[Given data — start]
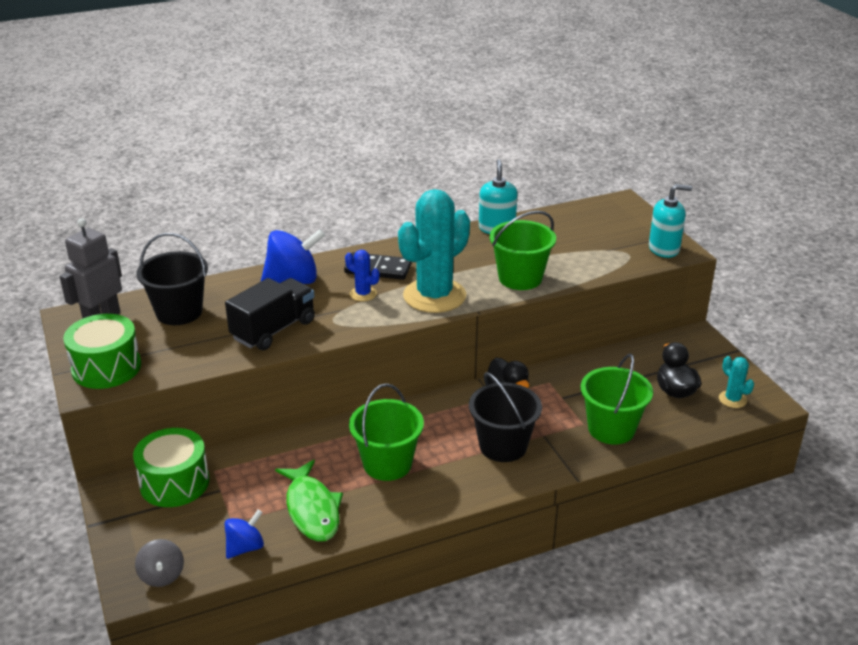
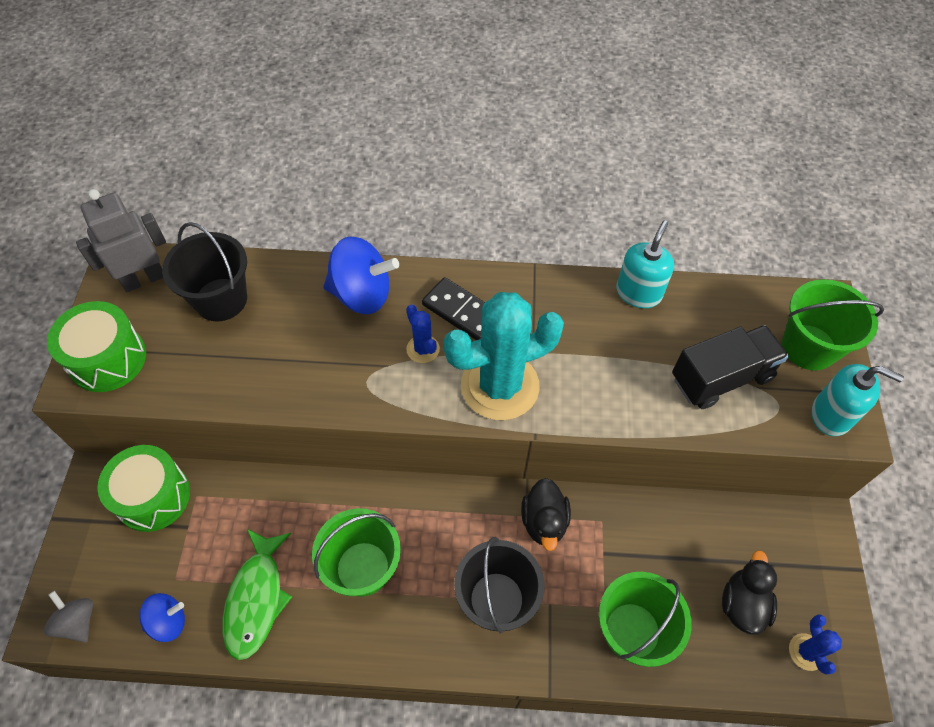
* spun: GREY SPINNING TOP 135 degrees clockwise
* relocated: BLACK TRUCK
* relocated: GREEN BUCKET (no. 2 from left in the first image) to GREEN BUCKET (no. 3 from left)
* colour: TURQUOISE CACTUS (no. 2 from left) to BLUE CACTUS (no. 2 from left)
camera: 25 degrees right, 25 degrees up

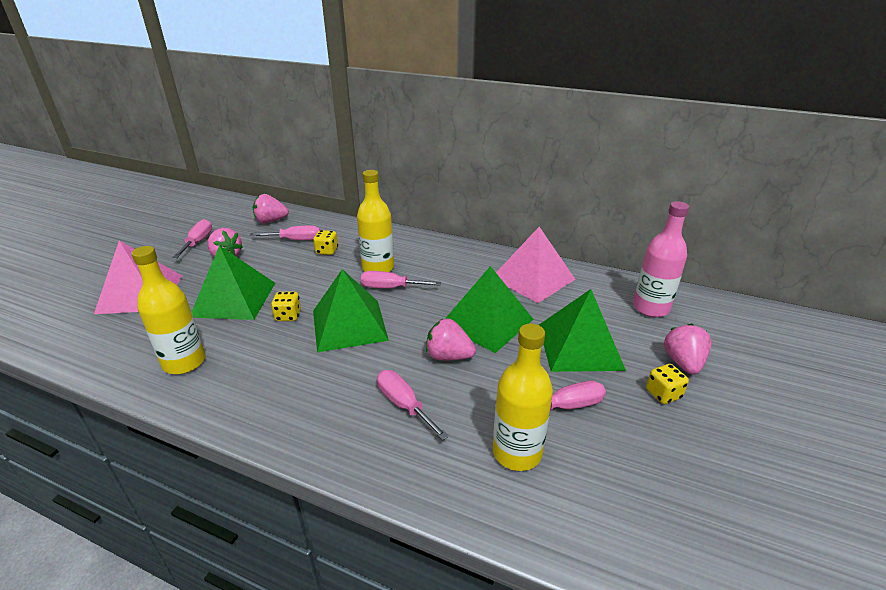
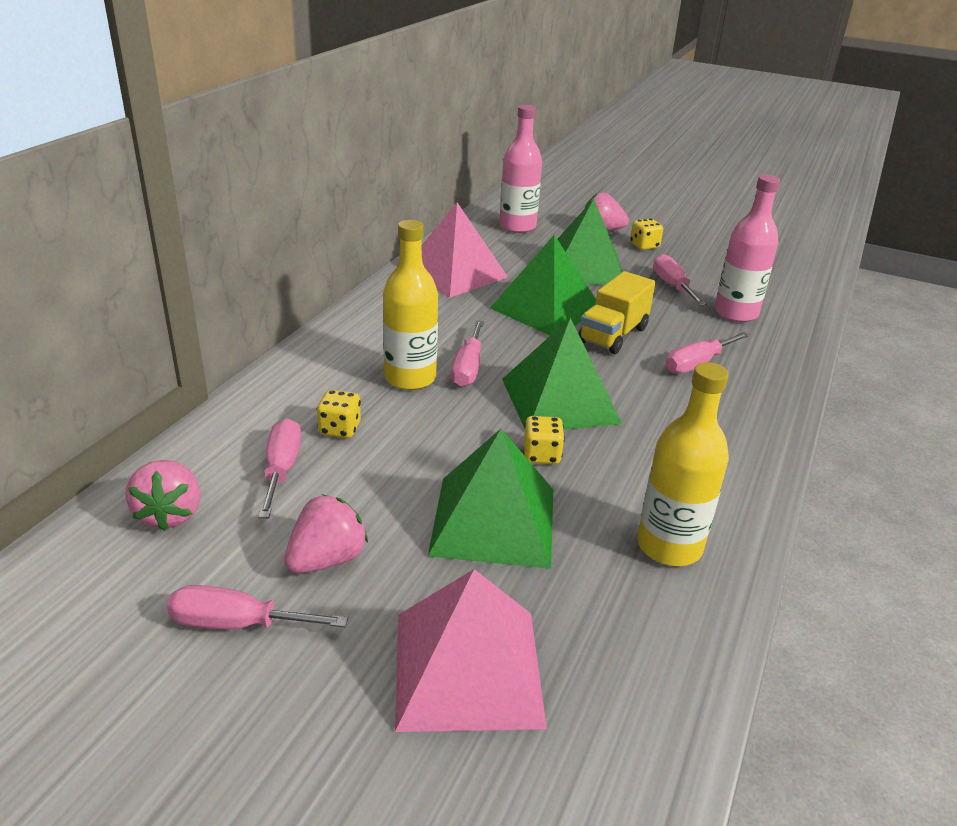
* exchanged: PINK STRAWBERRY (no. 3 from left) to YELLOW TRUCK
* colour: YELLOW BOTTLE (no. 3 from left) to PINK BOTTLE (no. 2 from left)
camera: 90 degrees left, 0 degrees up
[Given data — finish]
To do – Please print each entry exactly as it stands, without the pictures.

Result below –
* spun: GREY SPINNING TOP 135 degrees clockwise
* relocated: BLACK TRUCK
* relocated: GREEN BUCKET (no. 2 from left in the first image) to GREEN BUCKET (no. 3 from left)
* colour: TURQUOISE CACTUS (no. 2 from left) to BLUE CACTUS (no. 2 from left)
camera: 25 degrees right, 25 degrees up

* exchanged: PINK STRAWBERRY (no. 3 from left) to YELLOW TRUCK
* colour: YELLOW BOTTLE (no. 3 from left) to PINK BOTTLE (no. 2 from left)
camera: 90 degrees left, 0 degrees up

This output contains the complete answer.